"""
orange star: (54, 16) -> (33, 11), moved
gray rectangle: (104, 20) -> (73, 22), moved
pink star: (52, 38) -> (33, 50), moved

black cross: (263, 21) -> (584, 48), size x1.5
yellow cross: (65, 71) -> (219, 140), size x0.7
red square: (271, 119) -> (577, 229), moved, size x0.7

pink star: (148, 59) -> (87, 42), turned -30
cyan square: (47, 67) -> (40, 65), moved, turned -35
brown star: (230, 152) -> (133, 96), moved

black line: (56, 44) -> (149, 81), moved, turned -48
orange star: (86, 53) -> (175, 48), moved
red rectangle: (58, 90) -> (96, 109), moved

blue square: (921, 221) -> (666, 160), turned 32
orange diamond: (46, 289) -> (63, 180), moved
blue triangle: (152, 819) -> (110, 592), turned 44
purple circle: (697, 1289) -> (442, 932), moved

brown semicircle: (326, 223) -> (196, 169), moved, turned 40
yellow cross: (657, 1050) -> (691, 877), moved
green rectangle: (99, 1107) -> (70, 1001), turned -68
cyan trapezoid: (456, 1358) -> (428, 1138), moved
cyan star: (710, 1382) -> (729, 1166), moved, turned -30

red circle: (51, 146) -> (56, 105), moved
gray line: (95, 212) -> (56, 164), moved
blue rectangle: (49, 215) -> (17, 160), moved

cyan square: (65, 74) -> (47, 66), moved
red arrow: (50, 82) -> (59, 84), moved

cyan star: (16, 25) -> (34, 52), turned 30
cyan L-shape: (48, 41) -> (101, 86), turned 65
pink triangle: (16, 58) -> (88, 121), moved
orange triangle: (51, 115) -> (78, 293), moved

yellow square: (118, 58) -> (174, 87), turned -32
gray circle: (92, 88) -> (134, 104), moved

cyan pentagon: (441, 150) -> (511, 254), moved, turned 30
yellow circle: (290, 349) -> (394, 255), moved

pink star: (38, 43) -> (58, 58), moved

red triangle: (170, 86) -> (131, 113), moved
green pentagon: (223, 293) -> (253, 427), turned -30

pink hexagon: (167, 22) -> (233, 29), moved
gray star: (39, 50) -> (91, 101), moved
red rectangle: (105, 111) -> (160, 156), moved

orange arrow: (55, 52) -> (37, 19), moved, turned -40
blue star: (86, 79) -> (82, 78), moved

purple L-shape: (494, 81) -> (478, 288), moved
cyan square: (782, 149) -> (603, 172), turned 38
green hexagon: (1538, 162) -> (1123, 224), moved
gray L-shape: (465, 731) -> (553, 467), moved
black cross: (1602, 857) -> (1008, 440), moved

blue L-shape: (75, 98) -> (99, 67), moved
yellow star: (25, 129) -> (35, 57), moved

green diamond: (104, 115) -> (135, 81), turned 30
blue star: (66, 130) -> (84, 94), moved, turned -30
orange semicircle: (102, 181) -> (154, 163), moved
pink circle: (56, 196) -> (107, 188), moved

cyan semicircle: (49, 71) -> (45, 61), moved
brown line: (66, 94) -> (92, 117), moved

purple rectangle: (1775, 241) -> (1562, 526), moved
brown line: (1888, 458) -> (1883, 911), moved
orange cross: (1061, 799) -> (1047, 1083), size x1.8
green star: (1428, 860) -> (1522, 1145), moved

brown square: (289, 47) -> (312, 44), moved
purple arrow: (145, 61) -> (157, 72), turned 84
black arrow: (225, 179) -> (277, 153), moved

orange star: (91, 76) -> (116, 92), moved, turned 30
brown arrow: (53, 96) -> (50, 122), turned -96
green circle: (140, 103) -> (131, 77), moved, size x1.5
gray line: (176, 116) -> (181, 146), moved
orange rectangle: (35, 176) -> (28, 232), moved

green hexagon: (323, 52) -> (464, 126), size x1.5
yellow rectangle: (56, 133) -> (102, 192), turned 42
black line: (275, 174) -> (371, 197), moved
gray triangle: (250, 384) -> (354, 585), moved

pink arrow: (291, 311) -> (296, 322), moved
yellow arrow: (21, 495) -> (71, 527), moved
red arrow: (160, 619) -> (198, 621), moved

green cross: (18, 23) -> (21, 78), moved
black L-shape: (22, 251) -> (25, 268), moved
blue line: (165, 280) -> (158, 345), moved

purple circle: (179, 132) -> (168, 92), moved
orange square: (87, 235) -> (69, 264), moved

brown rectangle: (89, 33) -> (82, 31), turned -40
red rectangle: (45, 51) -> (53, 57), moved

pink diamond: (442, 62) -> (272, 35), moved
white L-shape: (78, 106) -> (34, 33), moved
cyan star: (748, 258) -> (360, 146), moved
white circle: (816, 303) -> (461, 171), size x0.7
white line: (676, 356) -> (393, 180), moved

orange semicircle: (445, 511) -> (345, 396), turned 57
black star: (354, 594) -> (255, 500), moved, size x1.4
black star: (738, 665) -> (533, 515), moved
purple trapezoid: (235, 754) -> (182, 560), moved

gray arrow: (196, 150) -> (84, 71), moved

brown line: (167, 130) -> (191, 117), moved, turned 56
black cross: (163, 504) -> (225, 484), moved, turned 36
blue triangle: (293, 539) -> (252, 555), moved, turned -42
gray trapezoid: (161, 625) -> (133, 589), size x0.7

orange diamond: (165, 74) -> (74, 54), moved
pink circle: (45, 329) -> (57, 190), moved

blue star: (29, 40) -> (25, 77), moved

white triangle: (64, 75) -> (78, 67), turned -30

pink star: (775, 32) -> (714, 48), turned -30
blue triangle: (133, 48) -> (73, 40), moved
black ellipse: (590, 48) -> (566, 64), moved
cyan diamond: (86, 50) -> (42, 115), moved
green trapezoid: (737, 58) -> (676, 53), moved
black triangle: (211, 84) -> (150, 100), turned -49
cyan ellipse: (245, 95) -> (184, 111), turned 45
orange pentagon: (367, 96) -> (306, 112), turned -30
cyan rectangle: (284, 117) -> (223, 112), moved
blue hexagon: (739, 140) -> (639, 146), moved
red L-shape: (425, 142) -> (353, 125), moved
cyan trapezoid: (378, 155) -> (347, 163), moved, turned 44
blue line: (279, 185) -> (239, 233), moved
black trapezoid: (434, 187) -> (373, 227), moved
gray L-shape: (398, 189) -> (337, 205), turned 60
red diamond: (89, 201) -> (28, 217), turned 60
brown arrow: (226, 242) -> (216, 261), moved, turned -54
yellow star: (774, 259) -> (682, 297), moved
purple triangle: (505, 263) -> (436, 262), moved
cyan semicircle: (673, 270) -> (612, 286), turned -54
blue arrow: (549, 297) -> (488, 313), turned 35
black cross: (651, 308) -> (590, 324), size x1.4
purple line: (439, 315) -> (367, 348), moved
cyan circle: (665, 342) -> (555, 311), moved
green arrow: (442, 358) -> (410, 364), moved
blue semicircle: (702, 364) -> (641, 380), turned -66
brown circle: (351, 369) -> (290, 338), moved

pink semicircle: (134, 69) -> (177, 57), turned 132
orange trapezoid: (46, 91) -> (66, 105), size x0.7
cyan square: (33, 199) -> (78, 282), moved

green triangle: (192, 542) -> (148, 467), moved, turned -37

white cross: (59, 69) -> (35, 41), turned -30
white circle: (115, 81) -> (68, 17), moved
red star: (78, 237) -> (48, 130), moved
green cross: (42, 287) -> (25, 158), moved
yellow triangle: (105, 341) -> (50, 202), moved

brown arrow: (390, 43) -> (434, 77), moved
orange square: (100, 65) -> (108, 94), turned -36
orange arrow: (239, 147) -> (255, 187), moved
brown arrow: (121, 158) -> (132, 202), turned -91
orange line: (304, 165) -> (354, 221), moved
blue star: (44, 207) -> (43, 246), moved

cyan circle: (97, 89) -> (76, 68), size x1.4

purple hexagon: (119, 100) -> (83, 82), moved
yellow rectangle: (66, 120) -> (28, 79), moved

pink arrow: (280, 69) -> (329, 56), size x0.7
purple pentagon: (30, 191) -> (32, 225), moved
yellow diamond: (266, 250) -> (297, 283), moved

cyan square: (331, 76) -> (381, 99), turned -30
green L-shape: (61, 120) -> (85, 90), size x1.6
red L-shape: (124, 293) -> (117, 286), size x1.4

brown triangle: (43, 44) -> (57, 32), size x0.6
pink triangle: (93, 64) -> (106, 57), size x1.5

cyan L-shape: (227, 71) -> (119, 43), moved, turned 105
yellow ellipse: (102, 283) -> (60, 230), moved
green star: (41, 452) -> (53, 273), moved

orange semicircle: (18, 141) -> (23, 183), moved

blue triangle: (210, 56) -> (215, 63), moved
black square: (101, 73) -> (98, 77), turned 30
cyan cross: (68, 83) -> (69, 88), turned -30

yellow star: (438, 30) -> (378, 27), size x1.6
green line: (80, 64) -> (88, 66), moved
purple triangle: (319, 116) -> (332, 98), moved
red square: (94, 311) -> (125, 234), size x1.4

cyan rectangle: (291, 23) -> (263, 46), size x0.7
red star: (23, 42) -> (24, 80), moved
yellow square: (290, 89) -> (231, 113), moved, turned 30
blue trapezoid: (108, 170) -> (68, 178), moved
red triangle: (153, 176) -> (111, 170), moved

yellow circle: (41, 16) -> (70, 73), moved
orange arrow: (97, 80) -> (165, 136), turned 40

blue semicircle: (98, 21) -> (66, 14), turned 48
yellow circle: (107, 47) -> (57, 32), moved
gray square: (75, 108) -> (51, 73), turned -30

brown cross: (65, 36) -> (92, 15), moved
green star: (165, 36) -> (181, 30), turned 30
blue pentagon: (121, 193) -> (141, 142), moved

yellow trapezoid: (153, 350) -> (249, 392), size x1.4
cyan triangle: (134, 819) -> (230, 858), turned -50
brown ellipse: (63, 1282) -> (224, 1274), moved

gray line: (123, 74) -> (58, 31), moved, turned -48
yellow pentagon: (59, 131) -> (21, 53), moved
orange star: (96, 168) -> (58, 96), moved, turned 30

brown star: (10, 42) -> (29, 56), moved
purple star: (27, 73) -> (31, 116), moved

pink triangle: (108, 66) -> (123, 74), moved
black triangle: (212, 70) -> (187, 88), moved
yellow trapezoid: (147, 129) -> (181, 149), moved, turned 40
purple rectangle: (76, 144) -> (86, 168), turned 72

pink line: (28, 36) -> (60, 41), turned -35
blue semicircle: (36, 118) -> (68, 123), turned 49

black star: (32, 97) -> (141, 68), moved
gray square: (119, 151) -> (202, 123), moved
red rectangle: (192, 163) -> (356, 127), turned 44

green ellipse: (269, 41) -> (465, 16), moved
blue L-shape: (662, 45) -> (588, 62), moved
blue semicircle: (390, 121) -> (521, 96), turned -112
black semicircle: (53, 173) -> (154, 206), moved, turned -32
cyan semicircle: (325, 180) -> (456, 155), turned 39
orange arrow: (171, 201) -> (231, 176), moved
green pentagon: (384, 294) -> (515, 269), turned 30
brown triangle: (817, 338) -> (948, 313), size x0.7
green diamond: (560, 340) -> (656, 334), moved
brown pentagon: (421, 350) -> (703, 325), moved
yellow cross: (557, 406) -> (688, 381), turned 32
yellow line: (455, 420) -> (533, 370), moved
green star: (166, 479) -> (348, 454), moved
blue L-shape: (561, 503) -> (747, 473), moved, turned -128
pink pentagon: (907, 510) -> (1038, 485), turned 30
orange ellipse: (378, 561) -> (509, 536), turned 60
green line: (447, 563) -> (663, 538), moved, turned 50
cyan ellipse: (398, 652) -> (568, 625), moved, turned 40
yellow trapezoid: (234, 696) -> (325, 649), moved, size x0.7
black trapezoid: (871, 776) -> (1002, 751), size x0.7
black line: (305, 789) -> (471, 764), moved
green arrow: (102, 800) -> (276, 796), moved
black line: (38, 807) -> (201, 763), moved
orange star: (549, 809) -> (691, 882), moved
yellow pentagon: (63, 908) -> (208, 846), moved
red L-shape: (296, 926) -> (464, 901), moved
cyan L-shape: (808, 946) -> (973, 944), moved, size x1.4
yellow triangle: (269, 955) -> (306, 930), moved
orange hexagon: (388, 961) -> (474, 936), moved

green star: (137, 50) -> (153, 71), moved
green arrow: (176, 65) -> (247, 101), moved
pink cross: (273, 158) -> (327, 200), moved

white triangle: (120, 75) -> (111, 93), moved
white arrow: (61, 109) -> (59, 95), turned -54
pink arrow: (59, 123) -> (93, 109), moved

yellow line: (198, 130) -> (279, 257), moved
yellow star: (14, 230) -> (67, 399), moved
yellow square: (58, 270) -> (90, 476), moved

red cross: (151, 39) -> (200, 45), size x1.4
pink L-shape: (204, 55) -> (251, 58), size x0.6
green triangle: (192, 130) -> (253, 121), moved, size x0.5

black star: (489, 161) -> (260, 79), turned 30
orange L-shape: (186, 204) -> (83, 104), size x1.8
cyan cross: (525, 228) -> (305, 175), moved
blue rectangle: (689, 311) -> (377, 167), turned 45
"""
◆ **Exercise aim**: Find every line in the records that contains the word "hexagon"; copy those lines.

◆ **Task response**:
pink hexagon: (167, 22) -> (233, 29), moved
green hexagon: (1538, 162) -> (1123, 224), moved
green hexagon: (323, 52) -> (464, 126), size x1.5
blue hexagon: (739, 140) -> (639, 146), moved
purple hexagon: (119, 100) -> (83, 82), moved
orange hexagon: (388, 961) -> (474, 936), moved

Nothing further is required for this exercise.